» PROBLEM
Whenever a line in the listing contains "left", copy that line.

» ENTRIES PROVIDED

□ □ □ □ □ □ □

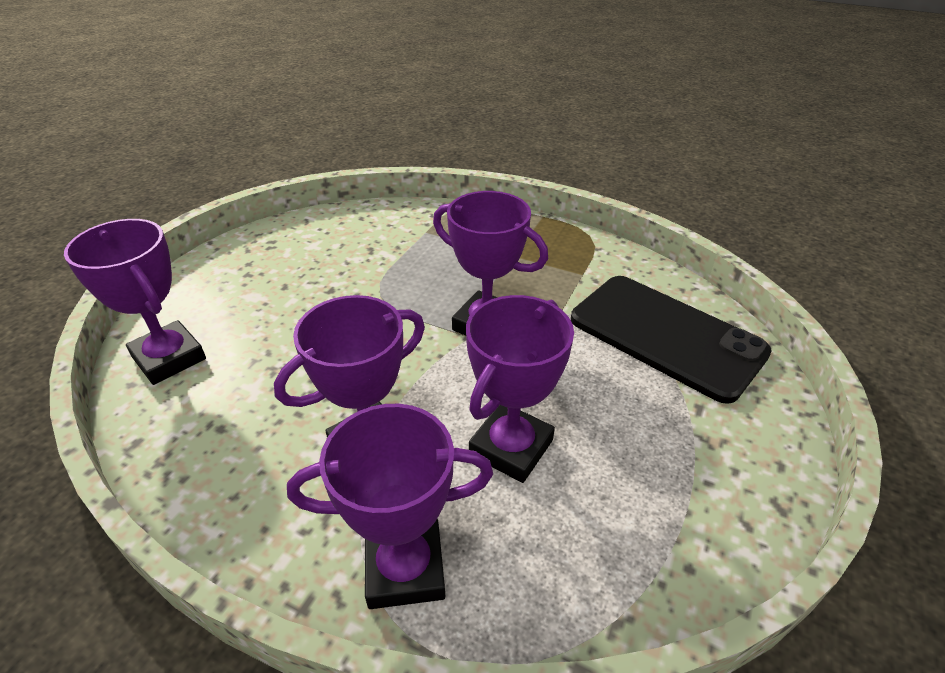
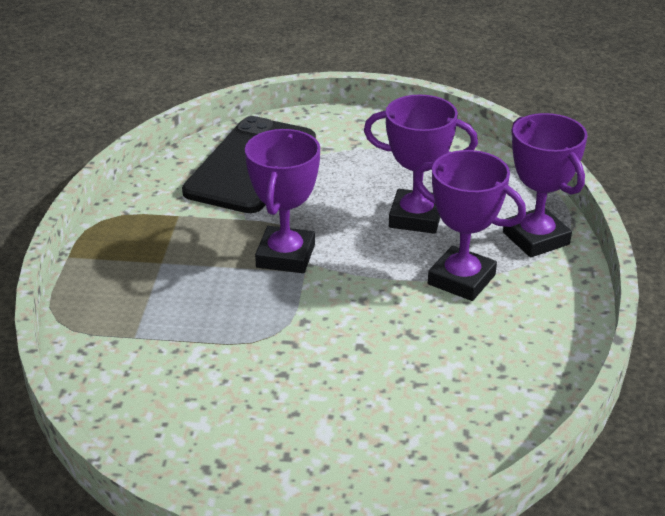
camera: 110 degrees left, 5 degrees down
(169, 358) = (451, 446): purple trophy -> none

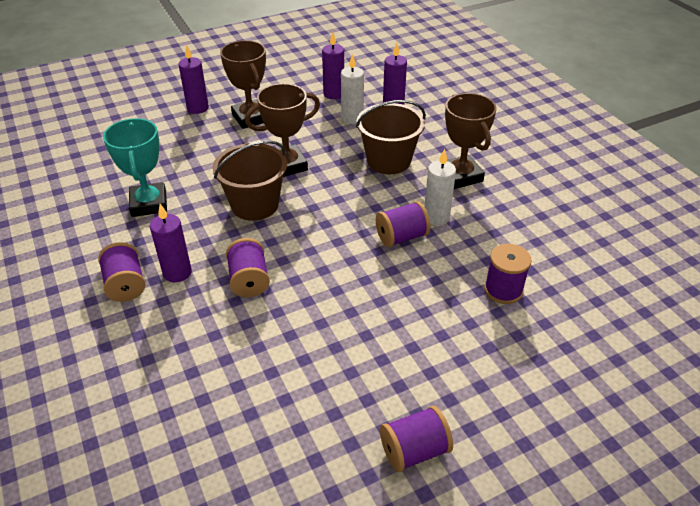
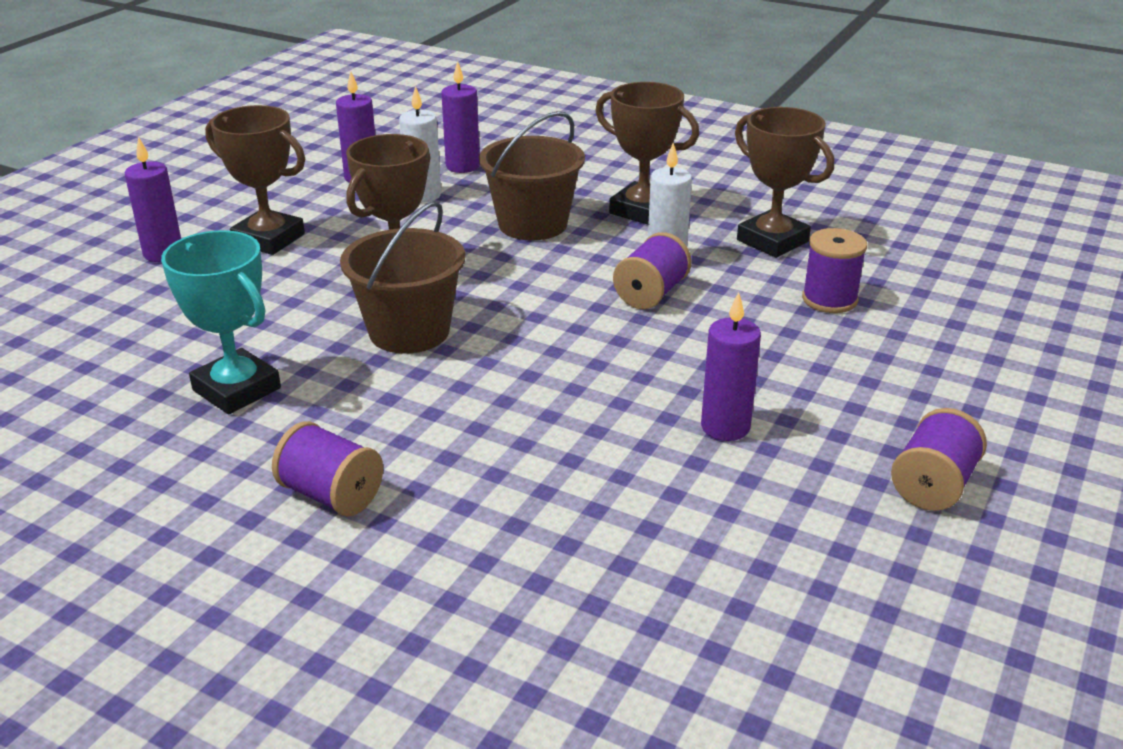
camera: 35 degrees left, 10 degrees down
(177, 272) = (395, 448): purple candle -> purple candle (725, 427)
(249, 280) = (513, 414): purple spool -> none
(516, 231) = (772, 241): none -> brown trophy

□ □ □ □ □ □ □

» YOUR SOLUTION
camera: 110 degrees left, 5 degrees down
camera: 35 degrees left, 10 degrees down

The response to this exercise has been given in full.